[[ The records open ]]

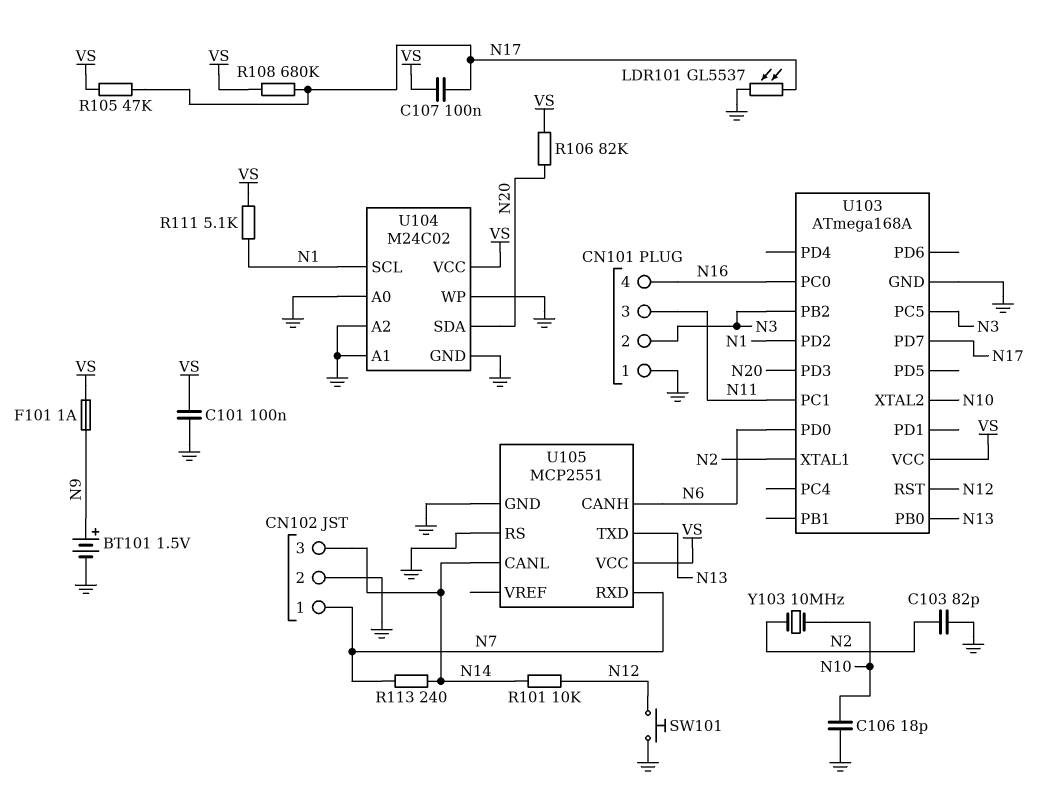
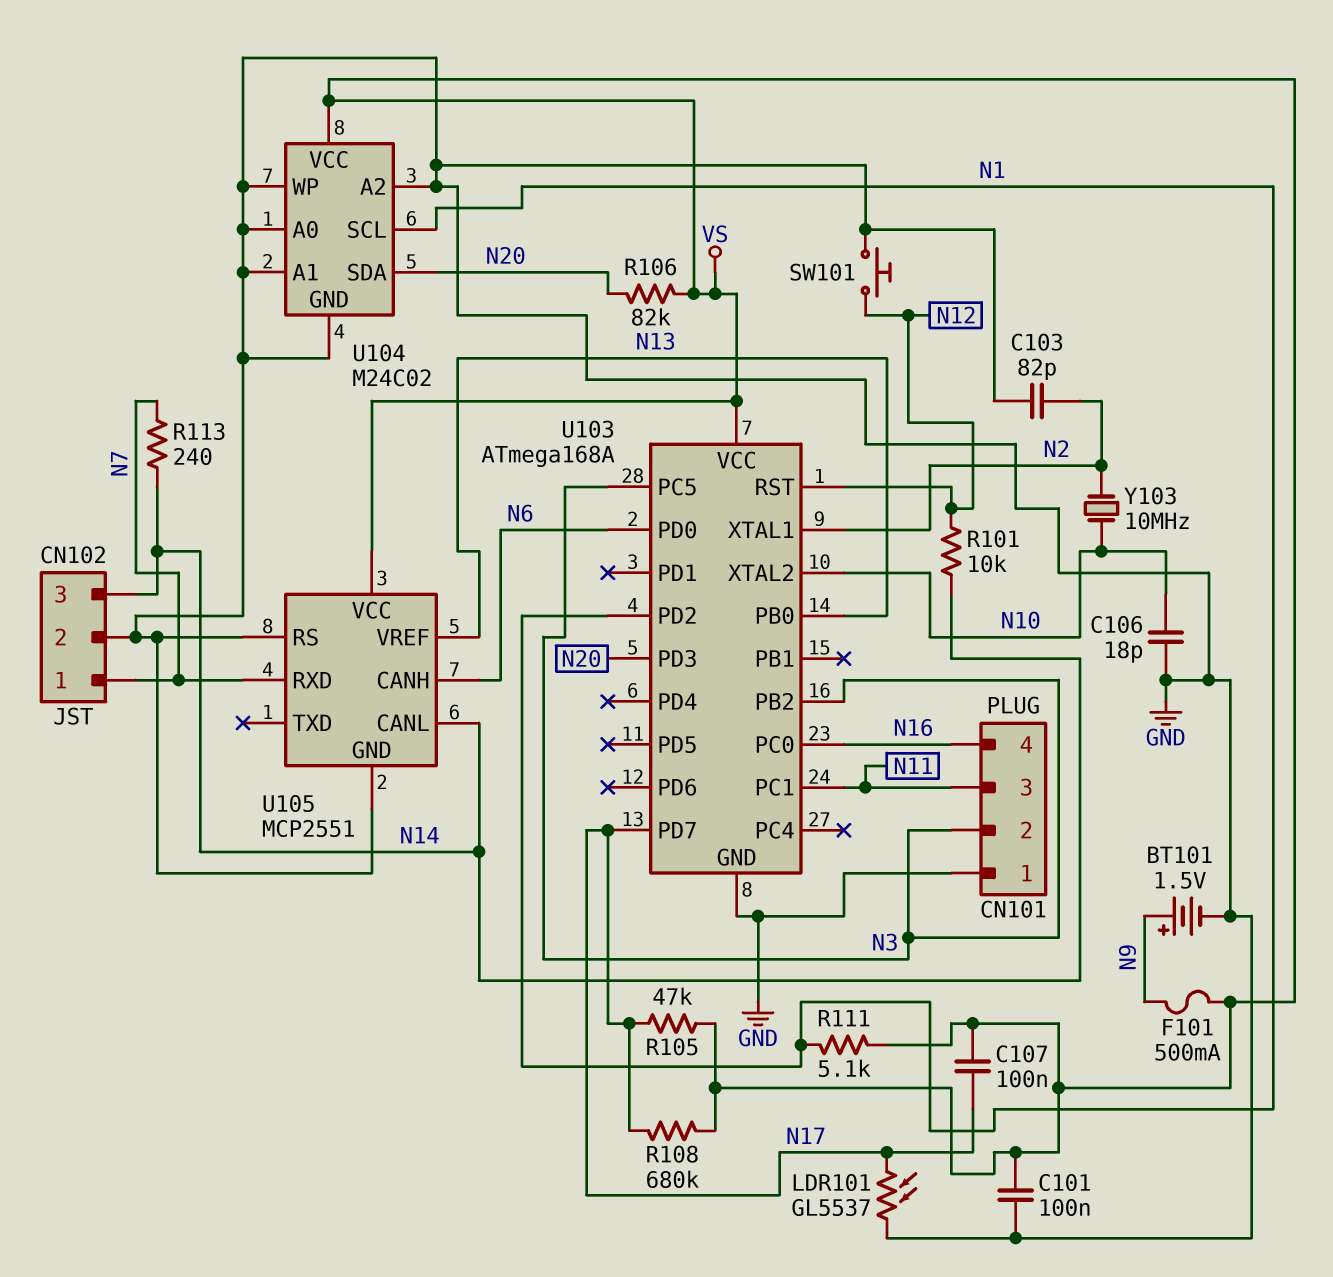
F101: 1A (N9, VS) -> 500mA (N9, VS)
U105 pin TXD: N13 -> none
U105 pin VREF: none -> N13

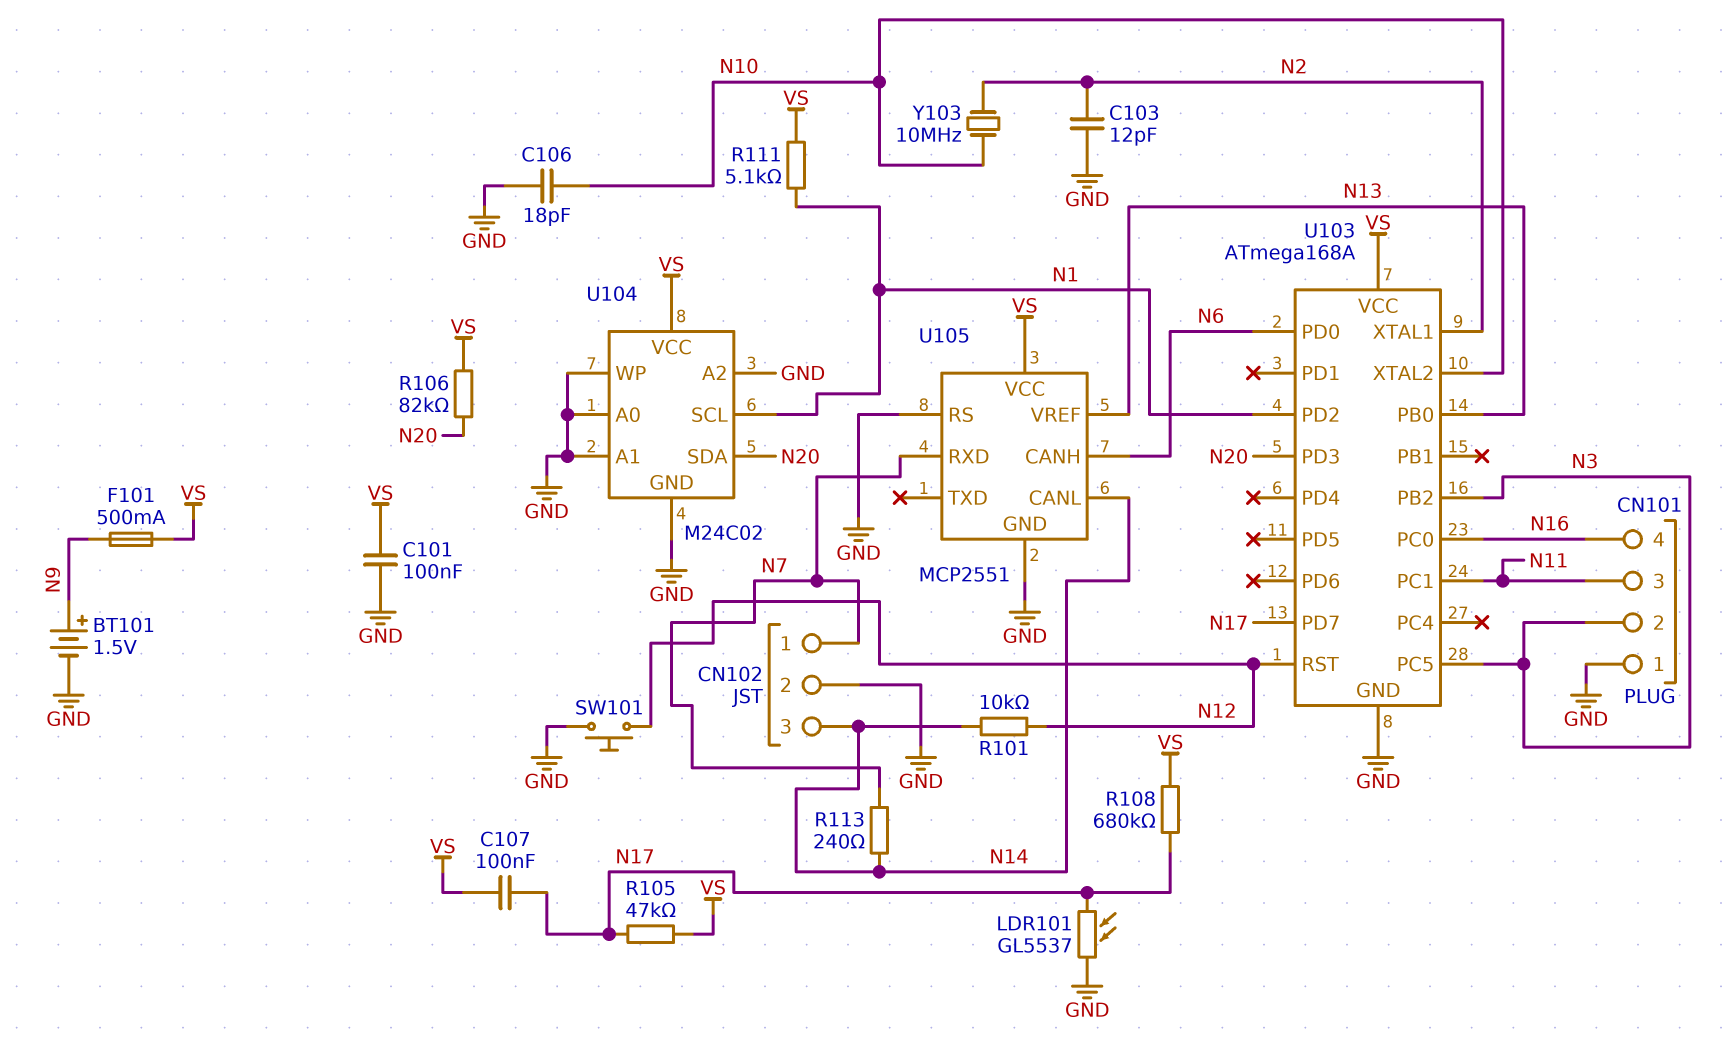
C103: 82pF (GND, N2) -> 12pF (GND, N2)

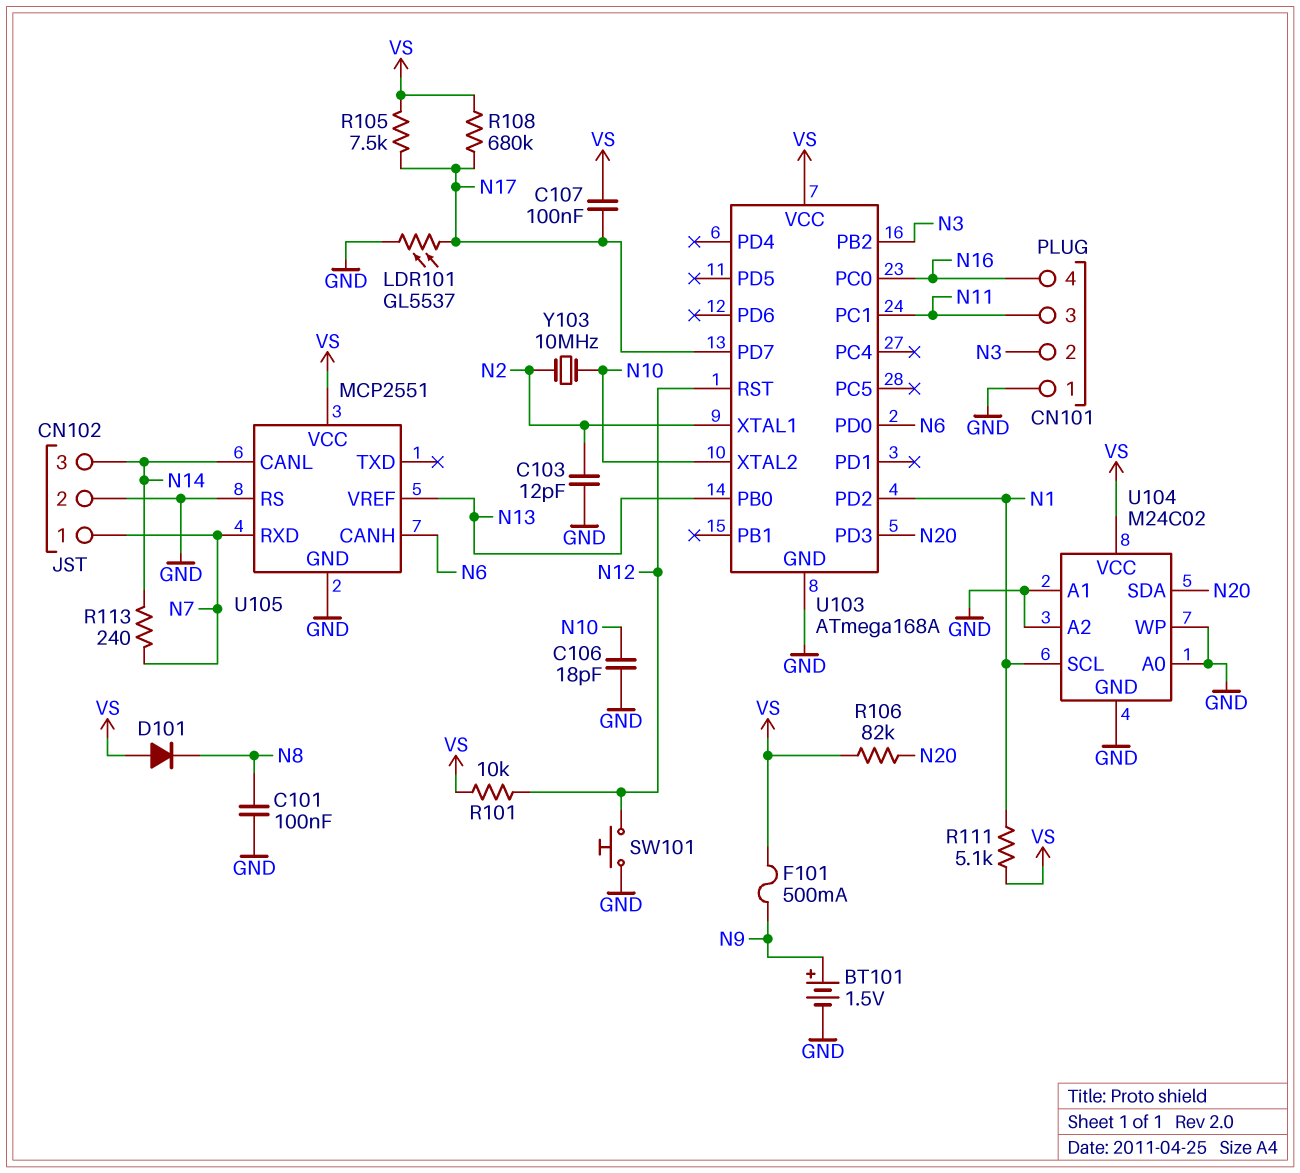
C101: 100nF (GND, VS) -> 100nF (GND, N8)
D101: none -> diode (A VS, K N8)
R101: 10k (N12, N14) -> 10k (N12, VS)
R105: 47k (N17, VS) -> 7.5k (N17, VS)
U103 pin PC5: N3 -> none

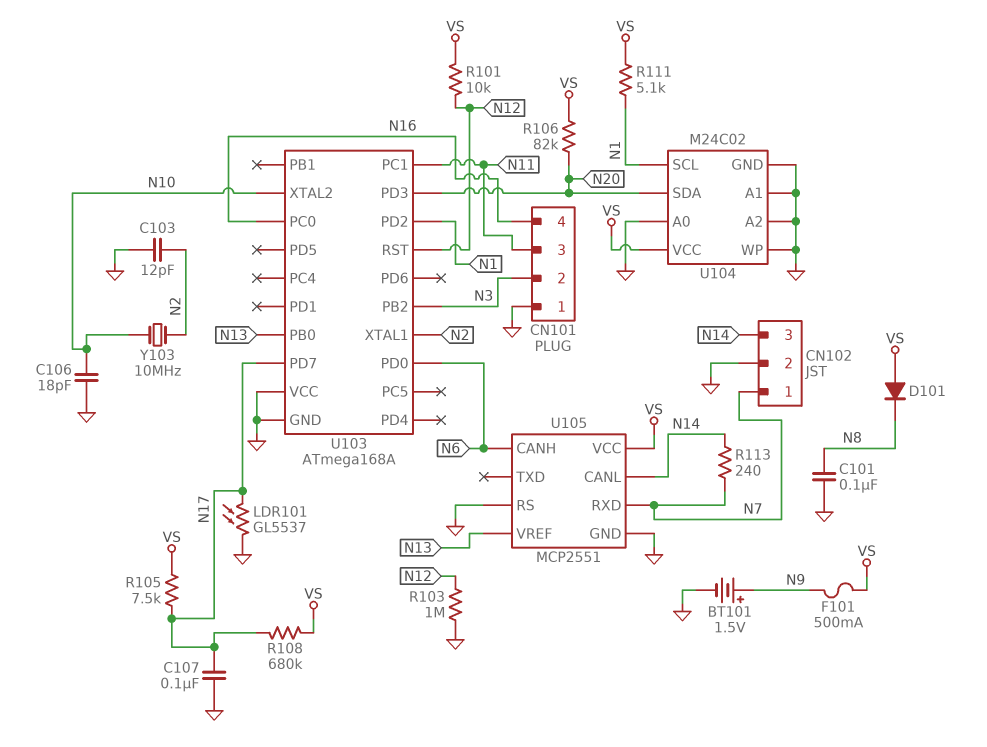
C107: 100nF (N17, VS) -> 100nF (GND, N17)
R103: none -> 1M (GND, N12)
SW101: button (GND, N12) -> none
U103 pin VCC: VS -> GND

[[ The records closed ]]

Required action ::
Word for word, repeat each record above; leave out every picture.

Solution to the exercise ::
F101: 1A (N9, VS) -> 500mA (N9, VS)
U105 pin TXD: N13 -> none
U105 pin VREF: none -> N13

C103: 82pF (GND, N2) -> 12pF (GND, N2)

C101: 100nF (GND, VS) -> 100nF (GND, N8)
D101: none -> diode (A VS, K N8)
R101: 10k (N12, N14) -> 10k (N12, VS)
R105: 47k (N17, VS) -> 7.5k (N17, VS)
U103 pin PC5: N3 -> none

C107: 100nF (N17, VS) -> 100nF (GND, N17)
R103: none -> 1M (GND, N12)
SW101: button (GND, N12) -> none
U103 pin VCC: VS -> GND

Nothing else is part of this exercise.